[SUPPLIED INFORMATION Boundary: Start]

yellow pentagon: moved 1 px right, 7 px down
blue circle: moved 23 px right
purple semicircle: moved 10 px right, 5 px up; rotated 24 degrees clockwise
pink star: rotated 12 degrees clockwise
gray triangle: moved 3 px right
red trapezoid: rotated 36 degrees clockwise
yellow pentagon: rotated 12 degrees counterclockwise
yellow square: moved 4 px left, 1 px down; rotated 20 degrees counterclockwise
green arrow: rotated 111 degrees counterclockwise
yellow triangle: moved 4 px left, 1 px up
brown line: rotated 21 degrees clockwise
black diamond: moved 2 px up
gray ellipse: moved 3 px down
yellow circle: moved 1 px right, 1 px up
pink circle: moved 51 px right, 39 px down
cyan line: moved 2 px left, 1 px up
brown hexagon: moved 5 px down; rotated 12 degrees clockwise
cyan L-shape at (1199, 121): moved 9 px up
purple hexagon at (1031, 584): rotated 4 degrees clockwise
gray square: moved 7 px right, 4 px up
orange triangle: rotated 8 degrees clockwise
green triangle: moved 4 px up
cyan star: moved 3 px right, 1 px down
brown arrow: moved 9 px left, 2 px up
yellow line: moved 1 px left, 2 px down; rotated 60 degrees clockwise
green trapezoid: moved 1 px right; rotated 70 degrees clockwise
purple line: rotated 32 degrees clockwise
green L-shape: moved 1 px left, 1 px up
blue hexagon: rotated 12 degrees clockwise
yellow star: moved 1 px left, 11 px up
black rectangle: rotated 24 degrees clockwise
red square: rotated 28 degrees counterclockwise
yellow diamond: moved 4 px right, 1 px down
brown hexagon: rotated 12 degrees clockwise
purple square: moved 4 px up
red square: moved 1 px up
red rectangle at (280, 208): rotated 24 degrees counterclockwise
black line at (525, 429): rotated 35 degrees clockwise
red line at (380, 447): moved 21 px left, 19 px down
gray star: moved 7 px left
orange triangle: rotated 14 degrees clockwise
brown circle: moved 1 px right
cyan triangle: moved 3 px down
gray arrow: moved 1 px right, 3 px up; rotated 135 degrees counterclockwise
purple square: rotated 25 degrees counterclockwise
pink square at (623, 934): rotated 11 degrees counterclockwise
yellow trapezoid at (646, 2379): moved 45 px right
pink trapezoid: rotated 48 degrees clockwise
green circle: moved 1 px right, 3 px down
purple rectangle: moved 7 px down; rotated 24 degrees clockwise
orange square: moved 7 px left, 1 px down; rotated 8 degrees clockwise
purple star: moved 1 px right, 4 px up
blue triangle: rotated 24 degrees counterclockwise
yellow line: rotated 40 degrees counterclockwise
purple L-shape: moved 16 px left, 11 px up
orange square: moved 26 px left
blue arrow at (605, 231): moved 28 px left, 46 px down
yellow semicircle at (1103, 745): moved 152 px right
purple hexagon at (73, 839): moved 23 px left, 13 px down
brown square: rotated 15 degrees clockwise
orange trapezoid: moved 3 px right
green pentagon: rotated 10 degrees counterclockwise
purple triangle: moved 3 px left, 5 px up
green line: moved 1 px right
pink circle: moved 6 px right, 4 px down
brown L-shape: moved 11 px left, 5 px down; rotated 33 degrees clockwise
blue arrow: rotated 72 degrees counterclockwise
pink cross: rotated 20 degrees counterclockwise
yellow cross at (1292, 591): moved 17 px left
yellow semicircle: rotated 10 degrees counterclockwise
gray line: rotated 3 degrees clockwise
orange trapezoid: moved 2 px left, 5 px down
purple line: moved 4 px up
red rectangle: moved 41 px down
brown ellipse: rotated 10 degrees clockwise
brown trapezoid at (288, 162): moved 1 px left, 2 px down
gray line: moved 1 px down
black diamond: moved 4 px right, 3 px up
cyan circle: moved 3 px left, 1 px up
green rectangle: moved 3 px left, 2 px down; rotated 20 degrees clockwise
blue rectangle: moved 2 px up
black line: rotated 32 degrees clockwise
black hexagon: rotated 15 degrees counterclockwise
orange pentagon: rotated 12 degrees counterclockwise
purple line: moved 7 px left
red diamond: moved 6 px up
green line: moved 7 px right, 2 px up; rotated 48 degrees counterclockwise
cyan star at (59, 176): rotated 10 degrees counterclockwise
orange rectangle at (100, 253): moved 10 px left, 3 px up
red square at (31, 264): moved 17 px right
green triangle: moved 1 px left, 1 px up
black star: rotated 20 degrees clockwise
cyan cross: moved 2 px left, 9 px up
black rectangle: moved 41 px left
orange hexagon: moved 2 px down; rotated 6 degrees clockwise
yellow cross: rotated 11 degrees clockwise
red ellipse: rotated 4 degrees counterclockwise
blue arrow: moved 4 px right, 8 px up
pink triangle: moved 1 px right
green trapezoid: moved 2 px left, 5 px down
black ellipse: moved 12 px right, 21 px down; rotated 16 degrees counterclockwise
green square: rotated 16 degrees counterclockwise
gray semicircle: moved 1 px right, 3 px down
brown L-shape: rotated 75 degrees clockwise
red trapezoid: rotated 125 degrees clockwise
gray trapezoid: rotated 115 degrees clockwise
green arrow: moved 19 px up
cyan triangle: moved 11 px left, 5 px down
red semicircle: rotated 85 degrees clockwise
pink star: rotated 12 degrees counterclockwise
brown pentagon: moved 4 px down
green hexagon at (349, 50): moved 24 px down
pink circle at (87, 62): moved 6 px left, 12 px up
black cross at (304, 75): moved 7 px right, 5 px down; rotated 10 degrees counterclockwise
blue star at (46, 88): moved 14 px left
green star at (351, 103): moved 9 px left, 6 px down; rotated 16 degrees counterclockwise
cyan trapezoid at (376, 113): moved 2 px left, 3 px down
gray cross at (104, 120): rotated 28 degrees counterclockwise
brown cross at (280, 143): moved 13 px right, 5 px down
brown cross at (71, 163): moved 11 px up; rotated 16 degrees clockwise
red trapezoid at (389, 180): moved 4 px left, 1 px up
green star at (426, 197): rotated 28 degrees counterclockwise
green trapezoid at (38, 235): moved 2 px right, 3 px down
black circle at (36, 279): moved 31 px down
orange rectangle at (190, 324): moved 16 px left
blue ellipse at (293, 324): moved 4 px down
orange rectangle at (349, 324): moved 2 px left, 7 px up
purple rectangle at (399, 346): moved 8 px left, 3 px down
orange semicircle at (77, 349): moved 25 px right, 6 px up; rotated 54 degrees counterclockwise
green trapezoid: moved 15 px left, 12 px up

[SUPPLIED INFORMATION Boundary: End]

## INSTRUCTIONS TO FOLLOW
What lines in the data above carry "semicircle"? Return them all.

## SOLUTION BELOW
purple semicircle: moved 10 px right, 5 px up; rotated 24 degrees clockwise
yellow semicircle at (1103, 745): moved 152 px right
yellow semicircle: rotated 10 degrees counterclockwise
gray semicircle: moved 1 px right, 3 px down
red semicircle: rotated 85 degrees clockwise
orange semicircle at (77, 349): moved 25 px right, 6 px up; rotated 54 degrees counterclockwise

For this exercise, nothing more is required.